From the entries below, print exactly the span beginning with the line holding "PIR2 pin OUT: D8 -> D4" and ending with the line holding "KEYS pin K3: A5 -> D11", endpoints included, and skip any pictures.

** Recorded information follows **

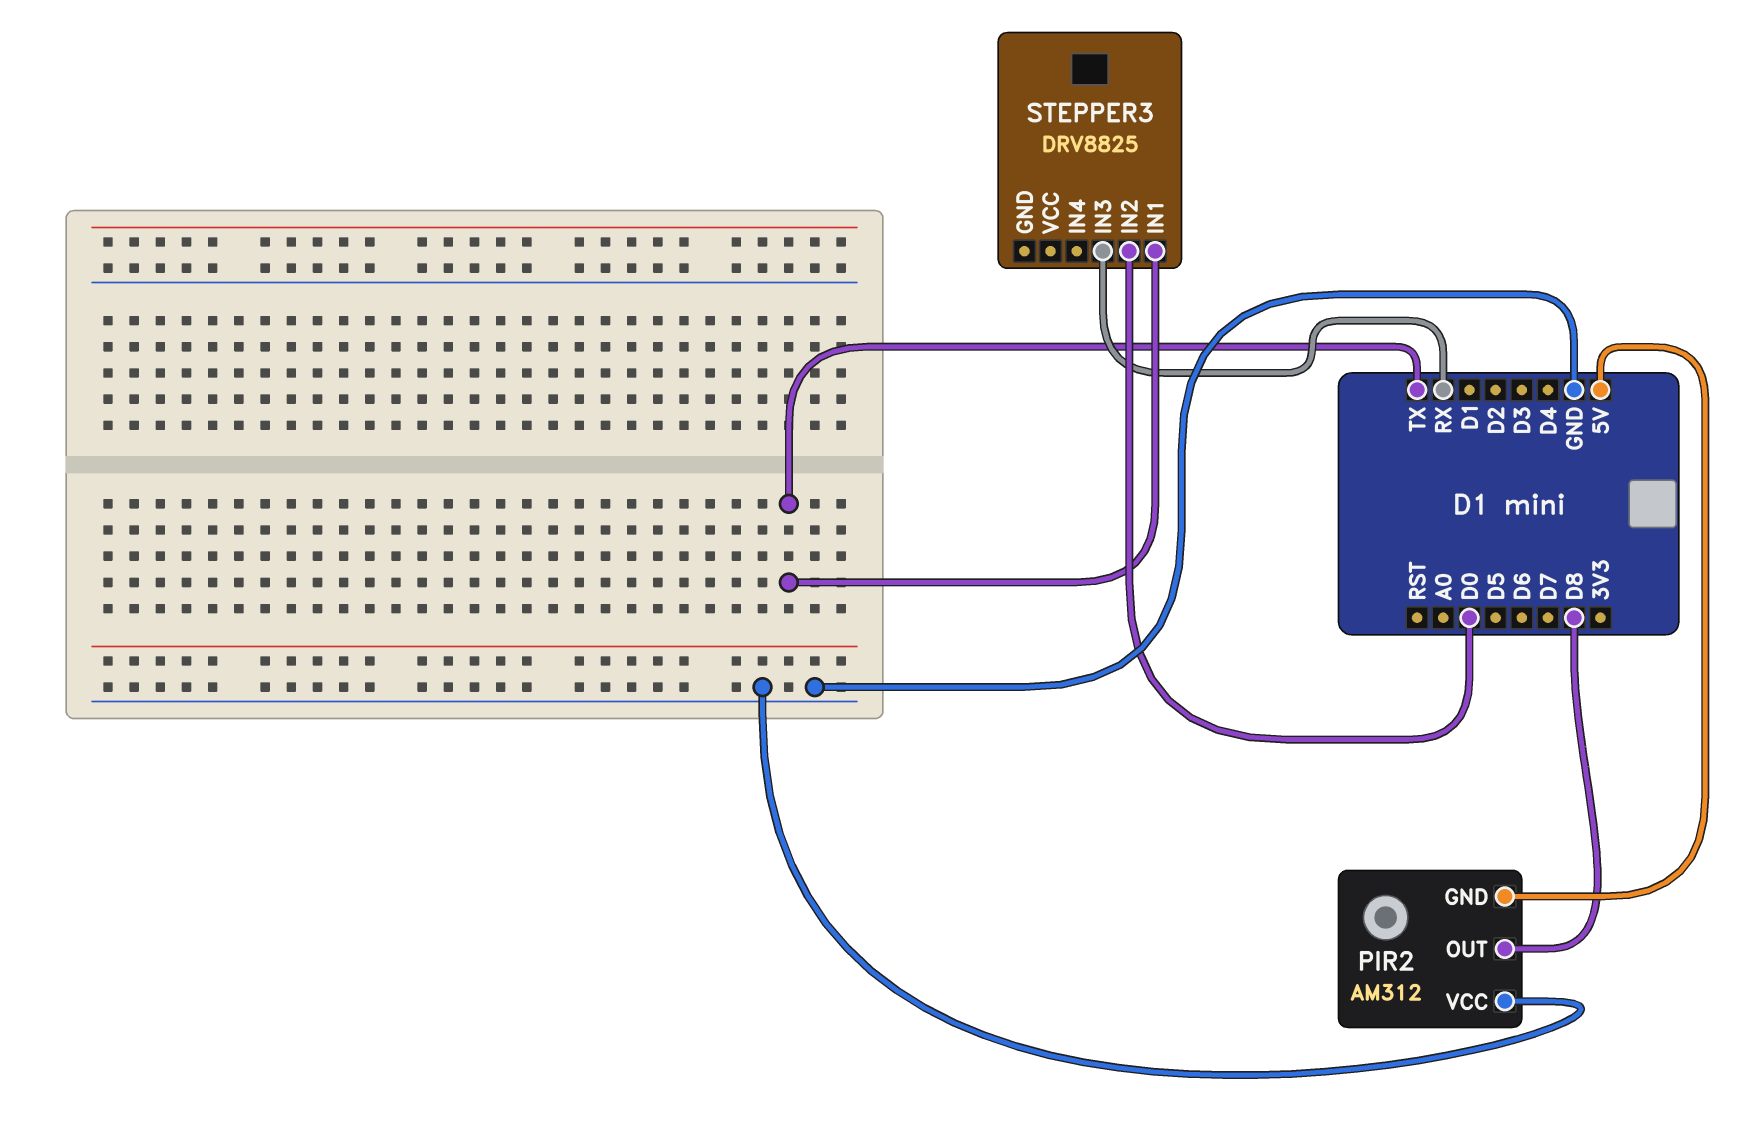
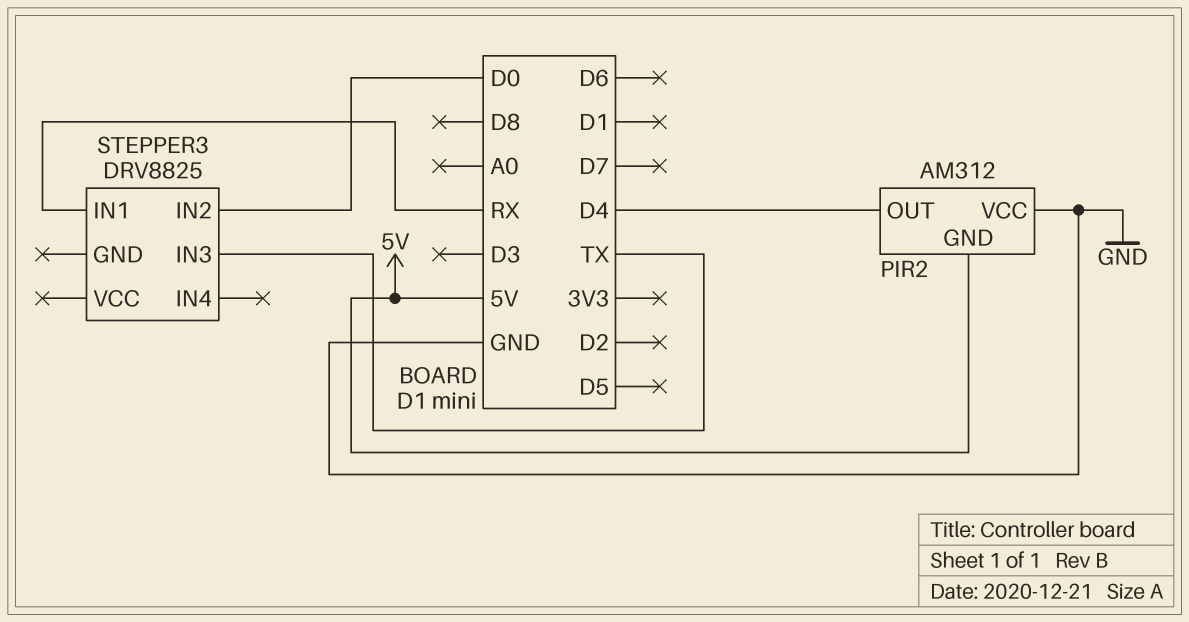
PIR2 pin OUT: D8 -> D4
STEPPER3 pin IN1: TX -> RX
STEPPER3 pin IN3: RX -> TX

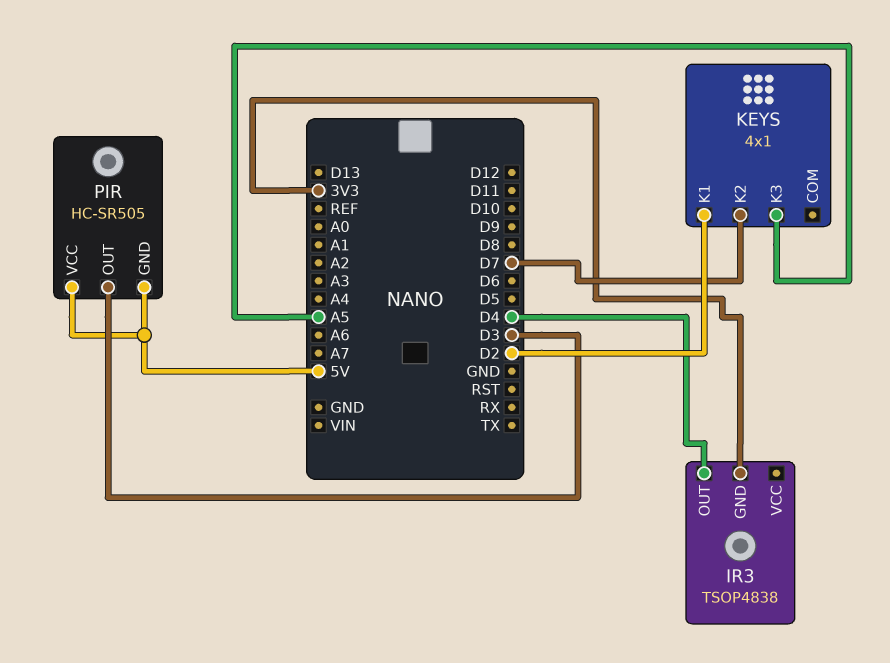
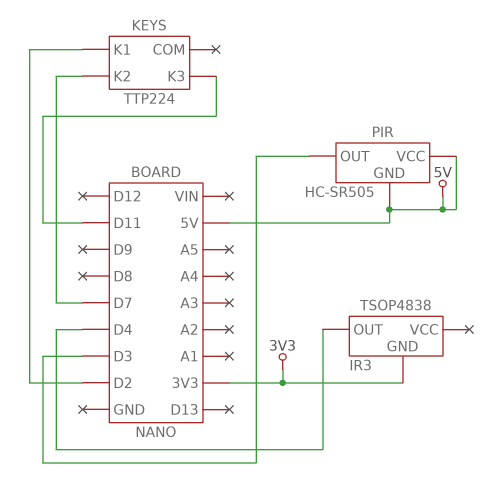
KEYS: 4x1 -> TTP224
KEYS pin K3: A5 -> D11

** End of Recorded information **
** Recorded information follows **

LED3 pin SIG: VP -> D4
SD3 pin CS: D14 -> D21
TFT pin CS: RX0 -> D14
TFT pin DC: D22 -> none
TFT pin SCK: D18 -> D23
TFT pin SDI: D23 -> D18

** End of Recorded information **

■ Response box ■
PIR2 pin OUT: D8 -> D4
STEPPER3 pin IN1: TX -> RX
STEPPER3 pin IN3: RX -> TX

KEYS: 4x1 -> TTP224
KEYS pin K3: A5 -> D11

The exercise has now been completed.